-- EXERCISE DIRECTIONS --
Copy out only the span from the line with "cyan brick C2:D2 level 2 -> none" to the end of the data, both ends kept, word for word.

-- Scene edit records --
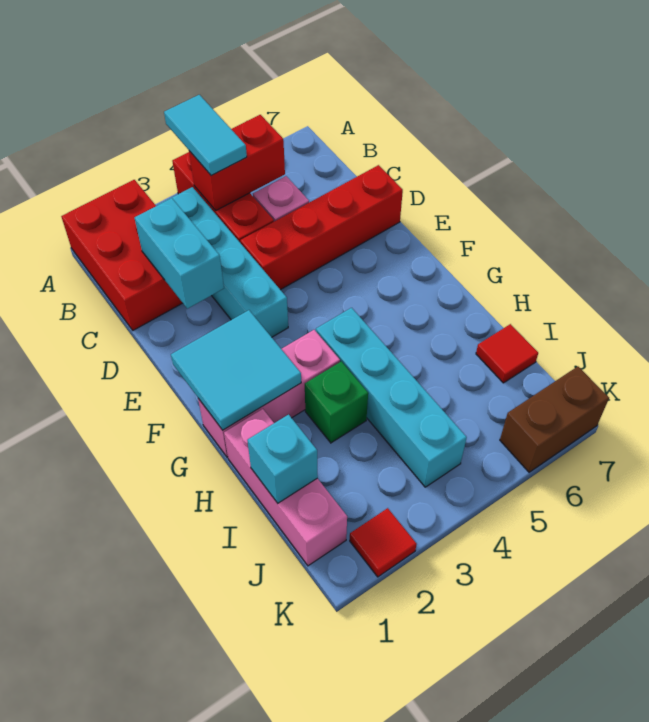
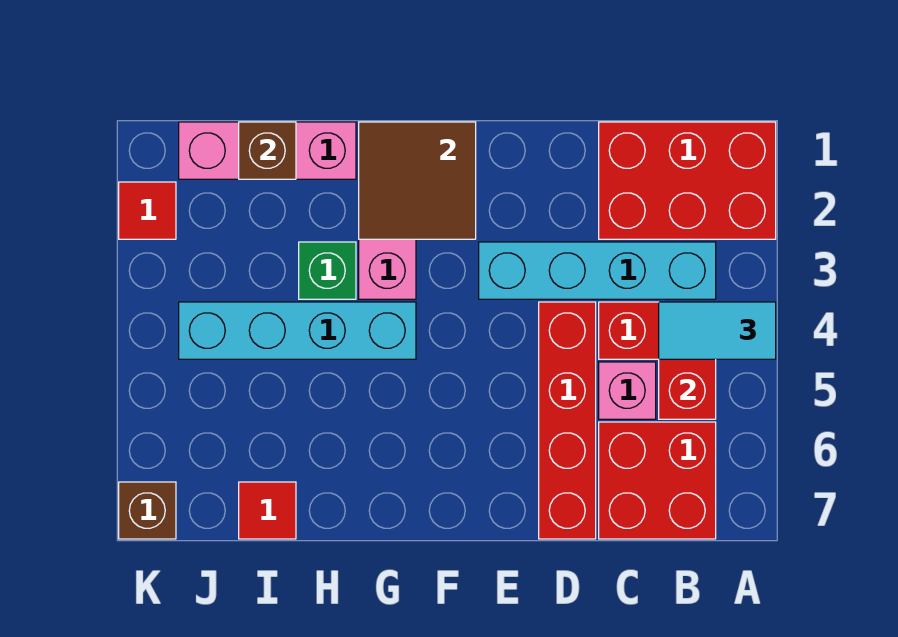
none -> red brick B6:C7 level 1
cyan brick C2:D2 level 2 -> none
cyan tile F1:G2 level 2 -> brown tile F1:G2 level 2
cyan brick I1 level 2 -> brown brick I1 level 2
brown brick K6:K7 level 1 -> brown brick K7 level 1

-- EXERCISE RESPONSE --
cyan brick C2:D2 level 2 -> none
cyan tile F1:G2 level 2 -> brown tile F1:G2 level 2
cyan brick I1 level 2 -> brown brick I1 level 2
brown brick K6:K7 level 1 -> brown brick K7 level 1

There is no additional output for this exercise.